## Task to carry out
Show each line of the records below where the word "diamond" occurs.

Geometric object motion data:

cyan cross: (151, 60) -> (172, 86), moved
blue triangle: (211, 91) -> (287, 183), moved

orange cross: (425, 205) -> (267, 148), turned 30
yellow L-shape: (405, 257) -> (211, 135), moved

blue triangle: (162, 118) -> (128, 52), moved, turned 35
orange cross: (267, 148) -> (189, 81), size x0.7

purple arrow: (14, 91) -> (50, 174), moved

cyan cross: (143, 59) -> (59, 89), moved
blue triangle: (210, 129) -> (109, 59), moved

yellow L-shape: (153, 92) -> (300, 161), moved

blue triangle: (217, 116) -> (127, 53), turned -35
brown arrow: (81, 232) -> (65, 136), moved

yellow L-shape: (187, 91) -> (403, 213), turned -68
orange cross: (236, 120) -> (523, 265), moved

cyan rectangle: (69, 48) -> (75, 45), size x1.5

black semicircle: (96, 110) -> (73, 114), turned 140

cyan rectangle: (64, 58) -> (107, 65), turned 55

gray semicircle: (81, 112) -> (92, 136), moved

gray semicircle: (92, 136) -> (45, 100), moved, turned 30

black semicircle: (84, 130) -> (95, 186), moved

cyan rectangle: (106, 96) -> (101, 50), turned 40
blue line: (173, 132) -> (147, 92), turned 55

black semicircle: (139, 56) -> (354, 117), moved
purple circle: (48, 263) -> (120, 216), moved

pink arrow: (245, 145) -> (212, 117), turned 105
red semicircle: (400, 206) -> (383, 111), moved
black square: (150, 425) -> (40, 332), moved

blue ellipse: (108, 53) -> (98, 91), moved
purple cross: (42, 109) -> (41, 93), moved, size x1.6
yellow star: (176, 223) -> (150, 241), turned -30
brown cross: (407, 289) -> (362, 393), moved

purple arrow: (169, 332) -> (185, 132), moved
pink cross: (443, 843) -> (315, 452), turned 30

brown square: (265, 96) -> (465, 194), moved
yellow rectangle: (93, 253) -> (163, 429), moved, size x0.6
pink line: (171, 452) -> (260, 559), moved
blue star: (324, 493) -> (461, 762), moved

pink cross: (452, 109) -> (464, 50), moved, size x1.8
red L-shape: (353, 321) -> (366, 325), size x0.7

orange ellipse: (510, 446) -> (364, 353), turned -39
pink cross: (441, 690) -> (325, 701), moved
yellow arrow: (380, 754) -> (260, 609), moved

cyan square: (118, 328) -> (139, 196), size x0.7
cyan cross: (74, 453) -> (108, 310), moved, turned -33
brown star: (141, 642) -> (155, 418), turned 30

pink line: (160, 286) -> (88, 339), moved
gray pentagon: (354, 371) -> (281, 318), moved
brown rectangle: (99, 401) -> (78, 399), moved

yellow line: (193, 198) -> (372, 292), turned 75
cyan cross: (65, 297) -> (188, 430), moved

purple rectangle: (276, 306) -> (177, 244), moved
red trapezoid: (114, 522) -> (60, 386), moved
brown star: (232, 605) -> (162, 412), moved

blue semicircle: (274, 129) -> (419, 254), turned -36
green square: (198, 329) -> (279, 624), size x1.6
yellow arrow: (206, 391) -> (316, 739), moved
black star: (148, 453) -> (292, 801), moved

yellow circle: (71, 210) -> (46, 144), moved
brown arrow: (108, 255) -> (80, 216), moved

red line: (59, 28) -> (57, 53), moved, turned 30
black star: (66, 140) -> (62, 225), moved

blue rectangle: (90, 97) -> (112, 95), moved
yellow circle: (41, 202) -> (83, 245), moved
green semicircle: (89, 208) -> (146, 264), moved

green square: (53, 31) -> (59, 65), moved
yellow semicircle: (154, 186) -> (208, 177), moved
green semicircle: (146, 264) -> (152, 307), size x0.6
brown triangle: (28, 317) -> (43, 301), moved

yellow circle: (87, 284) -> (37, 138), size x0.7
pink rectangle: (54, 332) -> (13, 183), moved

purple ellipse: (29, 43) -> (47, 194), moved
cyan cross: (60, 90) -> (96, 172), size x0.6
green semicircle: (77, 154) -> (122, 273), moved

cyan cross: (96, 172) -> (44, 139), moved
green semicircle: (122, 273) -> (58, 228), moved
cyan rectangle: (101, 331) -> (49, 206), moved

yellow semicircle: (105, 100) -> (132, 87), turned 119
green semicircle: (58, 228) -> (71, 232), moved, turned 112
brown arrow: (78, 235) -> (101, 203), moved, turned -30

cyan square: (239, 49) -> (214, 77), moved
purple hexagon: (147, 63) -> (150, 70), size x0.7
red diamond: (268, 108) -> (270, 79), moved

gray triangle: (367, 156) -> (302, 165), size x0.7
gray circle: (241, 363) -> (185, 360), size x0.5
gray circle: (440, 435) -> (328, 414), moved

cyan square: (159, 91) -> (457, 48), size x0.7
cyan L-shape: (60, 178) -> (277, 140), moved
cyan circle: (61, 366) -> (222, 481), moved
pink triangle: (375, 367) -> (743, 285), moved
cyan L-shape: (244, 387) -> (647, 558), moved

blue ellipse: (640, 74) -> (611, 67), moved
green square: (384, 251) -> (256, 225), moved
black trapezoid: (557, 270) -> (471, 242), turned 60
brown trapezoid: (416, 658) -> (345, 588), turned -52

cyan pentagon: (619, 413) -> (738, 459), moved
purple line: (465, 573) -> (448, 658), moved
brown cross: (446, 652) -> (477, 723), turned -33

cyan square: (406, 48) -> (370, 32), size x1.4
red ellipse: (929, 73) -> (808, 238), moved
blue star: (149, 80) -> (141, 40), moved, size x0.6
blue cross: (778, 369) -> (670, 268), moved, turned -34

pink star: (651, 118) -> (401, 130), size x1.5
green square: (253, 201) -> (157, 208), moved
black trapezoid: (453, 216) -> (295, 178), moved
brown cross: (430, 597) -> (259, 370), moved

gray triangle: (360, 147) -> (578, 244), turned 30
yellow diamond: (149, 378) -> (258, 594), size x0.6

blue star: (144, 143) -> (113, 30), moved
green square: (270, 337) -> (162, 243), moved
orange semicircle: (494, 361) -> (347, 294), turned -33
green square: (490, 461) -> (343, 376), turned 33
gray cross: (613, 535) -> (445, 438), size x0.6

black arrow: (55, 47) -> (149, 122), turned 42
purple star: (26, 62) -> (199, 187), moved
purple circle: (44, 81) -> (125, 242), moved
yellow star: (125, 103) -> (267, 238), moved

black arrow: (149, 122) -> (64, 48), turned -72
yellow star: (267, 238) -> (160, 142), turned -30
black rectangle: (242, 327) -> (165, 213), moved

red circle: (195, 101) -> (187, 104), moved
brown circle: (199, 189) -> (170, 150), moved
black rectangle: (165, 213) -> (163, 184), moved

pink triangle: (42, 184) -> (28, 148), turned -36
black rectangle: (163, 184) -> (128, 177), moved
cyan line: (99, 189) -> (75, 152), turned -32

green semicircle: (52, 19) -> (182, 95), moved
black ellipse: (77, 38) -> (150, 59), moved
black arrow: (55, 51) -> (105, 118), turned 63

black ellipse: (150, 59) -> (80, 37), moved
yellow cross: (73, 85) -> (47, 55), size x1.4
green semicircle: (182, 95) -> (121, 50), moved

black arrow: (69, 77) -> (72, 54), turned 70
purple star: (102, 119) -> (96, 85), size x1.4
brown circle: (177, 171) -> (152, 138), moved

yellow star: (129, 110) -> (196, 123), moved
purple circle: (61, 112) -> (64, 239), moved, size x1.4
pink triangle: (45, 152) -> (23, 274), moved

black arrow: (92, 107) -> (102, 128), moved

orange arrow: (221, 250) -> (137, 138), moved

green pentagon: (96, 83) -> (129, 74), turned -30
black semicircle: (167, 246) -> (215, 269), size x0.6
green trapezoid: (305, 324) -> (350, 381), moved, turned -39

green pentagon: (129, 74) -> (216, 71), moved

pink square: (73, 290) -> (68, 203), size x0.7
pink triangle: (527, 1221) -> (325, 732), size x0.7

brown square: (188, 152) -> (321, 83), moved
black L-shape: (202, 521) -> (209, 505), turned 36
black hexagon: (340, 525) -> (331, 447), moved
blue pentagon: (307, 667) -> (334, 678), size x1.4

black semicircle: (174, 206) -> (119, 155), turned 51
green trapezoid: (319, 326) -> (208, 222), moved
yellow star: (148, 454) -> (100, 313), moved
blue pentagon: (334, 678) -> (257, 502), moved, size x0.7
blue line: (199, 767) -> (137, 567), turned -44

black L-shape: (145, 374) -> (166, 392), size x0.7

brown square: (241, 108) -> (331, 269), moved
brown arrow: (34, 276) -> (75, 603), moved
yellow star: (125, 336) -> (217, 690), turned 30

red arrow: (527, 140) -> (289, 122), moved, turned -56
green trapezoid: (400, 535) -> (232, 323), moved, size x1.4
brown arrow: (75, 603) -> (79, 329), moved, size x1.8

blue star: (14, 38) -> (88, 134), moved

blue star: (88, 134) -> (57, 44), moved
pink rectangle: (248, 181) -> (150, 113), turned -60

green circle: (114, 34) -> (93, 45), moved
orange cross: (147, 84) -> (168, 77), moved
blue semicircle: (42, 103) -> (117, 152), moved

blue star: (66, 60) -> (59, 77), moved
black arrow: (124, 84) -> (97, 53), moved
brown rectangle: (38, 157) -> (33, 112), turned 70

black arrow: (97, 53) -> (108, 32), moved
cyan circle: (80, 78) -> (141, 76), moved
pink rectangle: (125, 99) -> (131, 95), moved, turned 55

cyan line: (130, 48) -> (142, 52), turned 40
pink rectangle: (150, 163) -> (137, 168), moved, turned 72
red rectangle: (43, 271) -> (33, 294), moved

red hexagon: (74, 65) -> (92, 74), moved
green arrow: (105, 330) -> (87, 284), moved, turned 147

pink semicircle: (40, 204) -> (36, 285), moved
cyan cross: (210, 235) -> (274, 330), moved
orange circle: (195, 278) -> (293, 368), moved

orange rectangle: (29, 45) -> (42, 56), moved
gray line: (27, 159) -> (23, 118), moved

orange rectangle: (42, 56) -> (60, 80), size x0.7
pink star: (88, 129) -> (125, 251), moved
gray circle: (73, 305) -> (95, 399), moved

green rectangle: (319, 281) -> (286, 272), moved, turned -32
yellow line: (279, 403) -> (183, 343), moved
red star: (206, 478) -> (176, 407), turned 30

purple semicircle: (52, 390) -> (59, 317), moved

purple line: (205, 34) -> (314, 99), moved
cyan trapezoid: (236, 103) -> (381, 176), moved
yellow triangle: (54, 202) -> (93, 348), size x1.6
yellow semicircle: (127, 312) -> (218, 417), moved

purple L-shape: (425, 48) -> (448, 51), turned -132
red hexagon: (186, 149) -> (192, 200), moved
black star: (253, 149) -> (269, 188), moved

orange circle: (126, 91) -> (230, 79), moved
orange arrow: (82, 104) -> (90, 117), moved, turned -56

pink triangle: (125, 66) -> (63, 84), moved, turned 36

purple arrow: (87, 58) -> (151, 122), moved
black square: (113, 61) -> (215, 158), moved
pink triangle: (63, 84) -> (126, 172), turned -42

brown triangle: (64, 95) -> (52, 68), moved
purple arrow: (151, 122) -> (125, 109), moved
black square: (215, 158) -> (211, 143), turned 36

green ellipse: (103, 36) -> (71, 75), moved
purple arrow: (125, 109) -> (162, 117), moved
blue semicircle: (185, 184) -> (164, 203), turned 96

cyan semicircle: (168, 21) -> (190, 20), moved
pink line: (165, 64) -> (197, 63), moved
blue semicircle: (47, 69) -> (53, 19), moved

## Written solution
red diamond: (268, 108) -> (270, 79), moved
yellow diamond: (149, 378) -> (258, 594), size x0.6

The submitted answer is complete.